## AVAILABLE DATA

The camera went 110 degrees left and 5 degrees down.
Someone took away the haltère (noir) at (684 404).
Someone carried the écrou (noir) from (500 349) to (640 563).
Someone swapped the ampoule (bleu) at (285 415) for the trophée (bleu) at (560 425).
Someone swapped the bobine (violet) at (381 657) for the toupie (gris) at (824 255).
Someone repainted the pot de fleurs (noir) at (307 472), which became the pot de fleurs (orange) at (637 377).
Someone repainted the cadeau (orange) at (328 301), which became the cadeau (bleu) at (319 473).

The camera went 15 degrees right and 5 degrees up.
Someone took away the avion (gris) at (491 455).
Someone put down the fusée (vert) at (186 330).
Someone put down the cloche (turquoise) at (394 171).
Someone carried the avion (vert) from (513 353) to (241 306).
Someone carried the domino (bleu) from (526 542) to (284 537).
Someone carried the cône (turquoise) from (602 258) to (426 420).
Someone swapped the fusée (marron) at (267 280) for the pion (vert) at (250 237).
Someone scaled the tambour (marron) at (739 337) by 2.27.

...

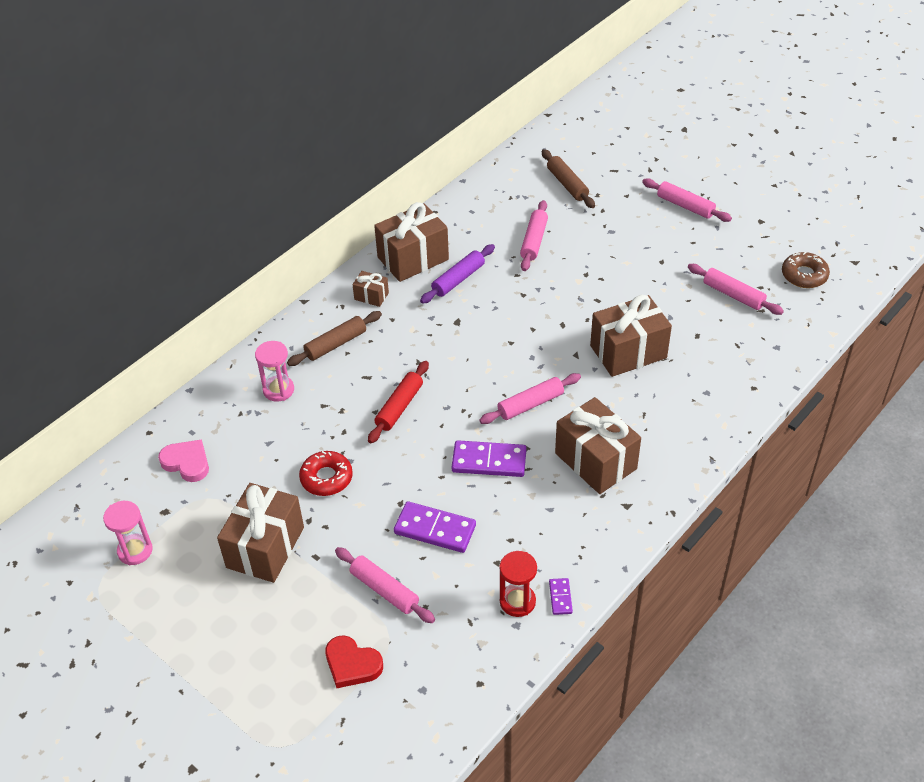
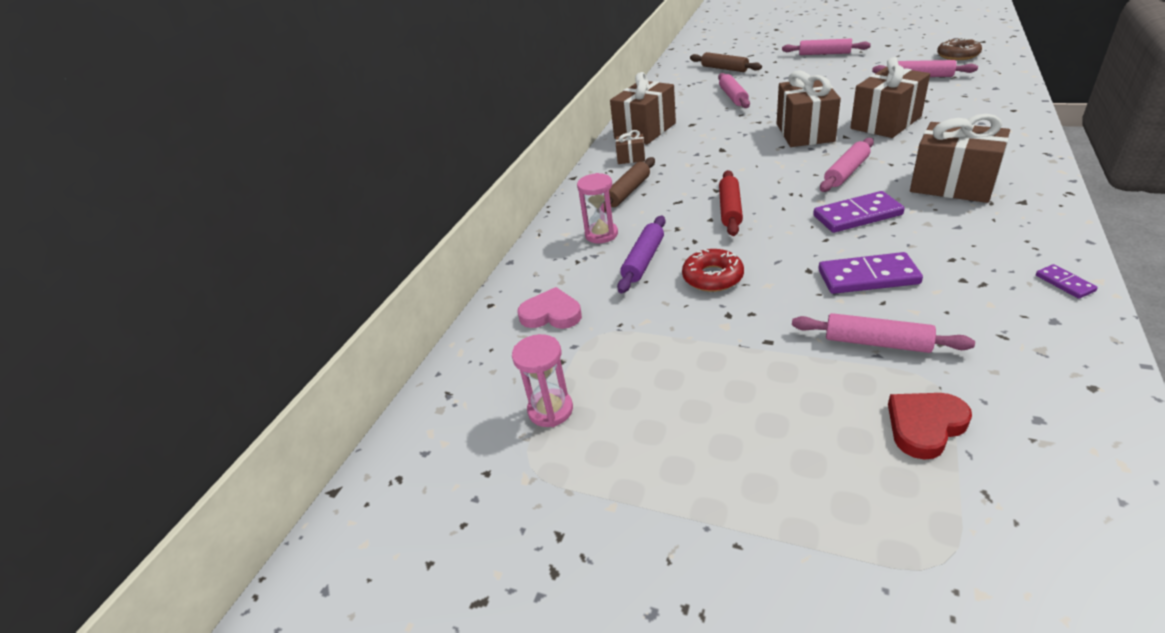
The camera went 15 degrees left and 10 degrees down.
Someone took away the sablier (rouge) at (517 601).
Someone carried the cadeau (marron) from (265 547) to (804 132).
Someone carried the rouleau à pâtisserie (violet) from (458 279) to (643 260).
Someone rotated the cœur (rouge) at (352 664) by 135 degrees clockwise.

## WORK TASK
Look back at the entries above and repeat, unchanged, every line from the line holding "Someone swapped the ampoule" through the line holding "Someone swapped the bobine".

## SOLUTION BELOW
Someone swapped the ampoule (bleu) at (285 415) for the trophée (bleu) at (560 425).
Someone swapped the bobine (violet) at (381 657) for the toupie (gris) at (824 255).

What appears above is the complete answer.